▶ **Data supplied**:
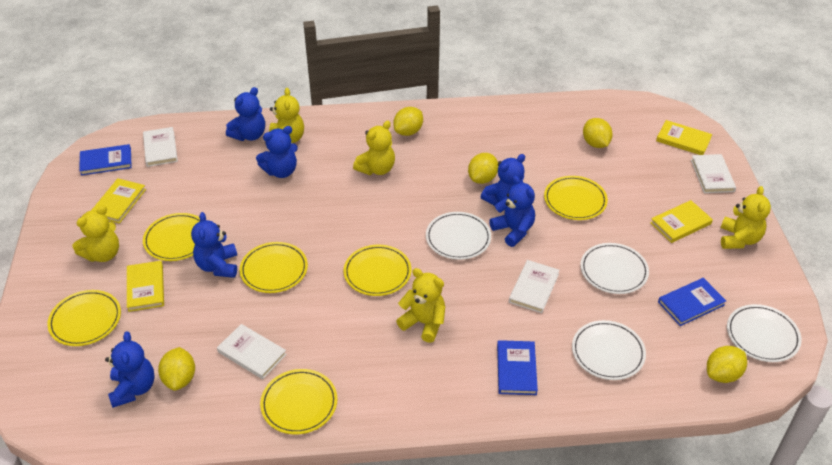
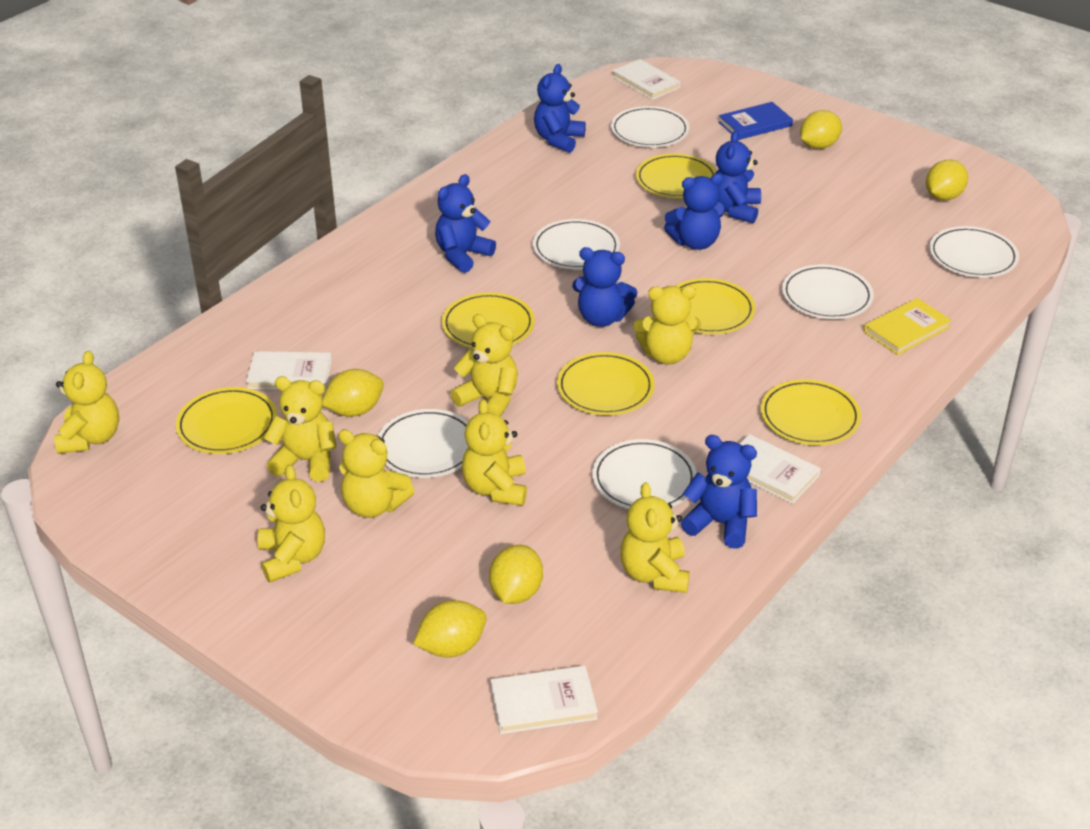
blue book: 3 -> 1
white plate: 4 -> 6
yellow book: 4 -> 1
yellow teddy bear: 5 -> 8

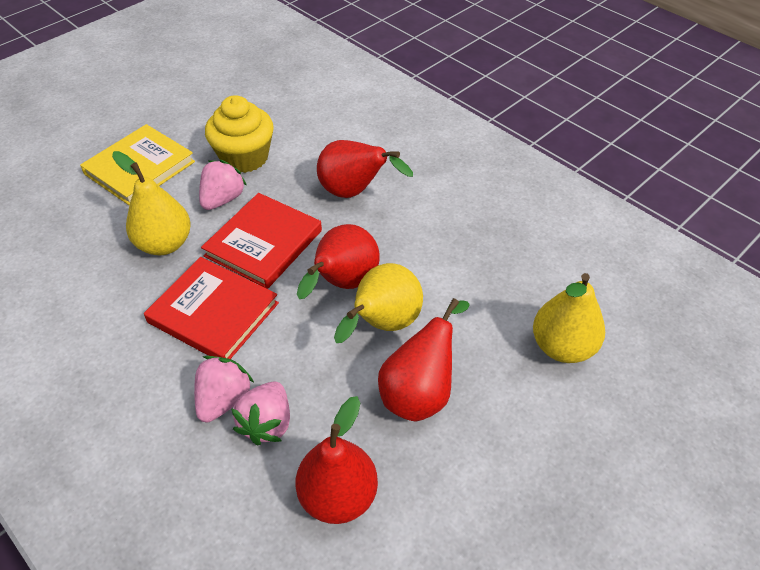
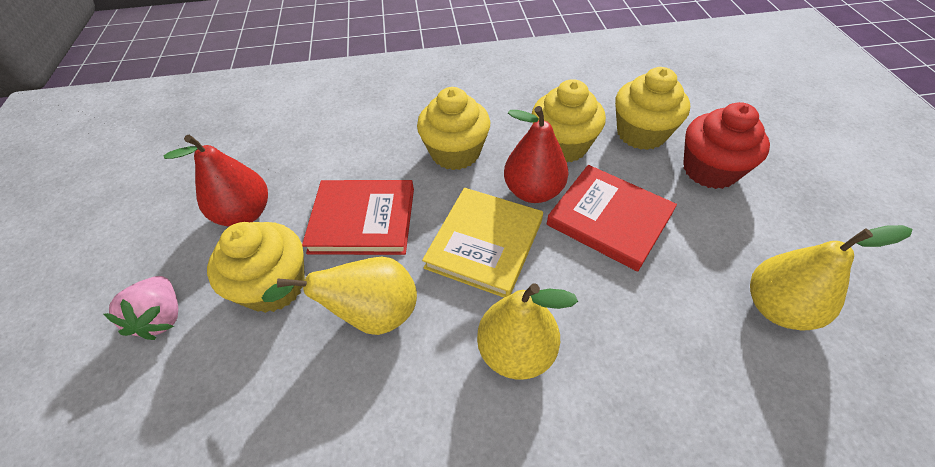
pink strawberry: 3 -> 1
red cupcake: 0 -> 1
red pear: 4 -> 2
yellow cupcake: 1 -> 4

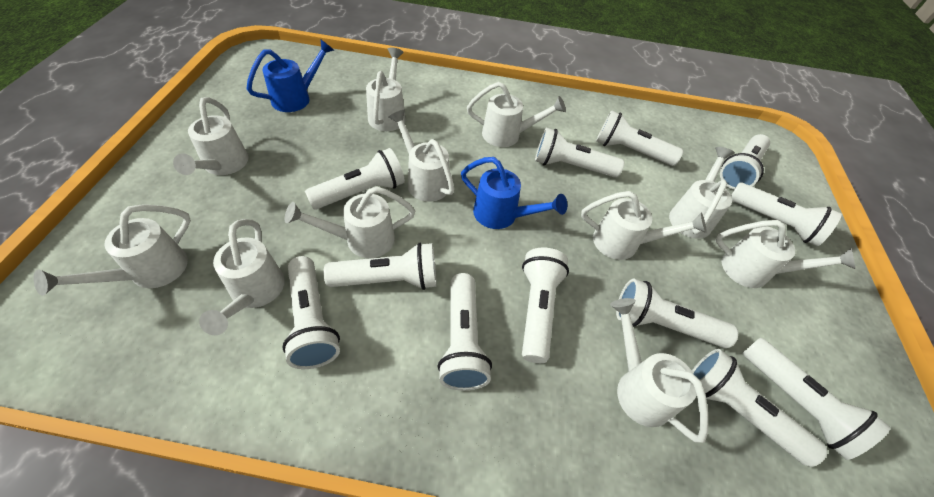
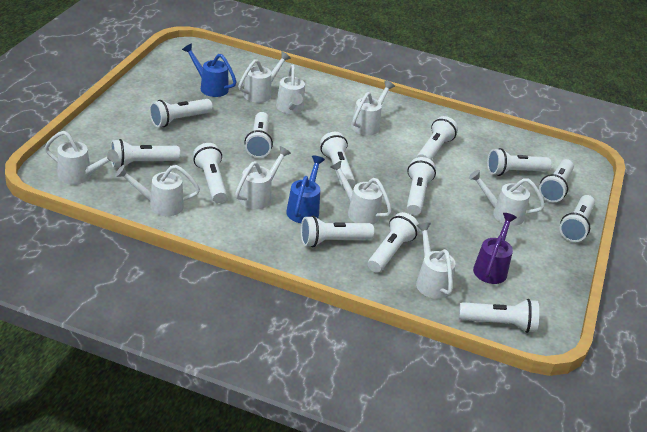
purple watering can: 0 -> 1
white flashlight: 12 -> 13
white watering can: 11 -> 9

▶ **Your assignment**:
Search the entries for the word "white". Copy each line where it appears.

▶ **Solution for this exercise**:
white plate: 4 -> 6
white flashlight: 12 -> 13
white watering can: 11 -> 9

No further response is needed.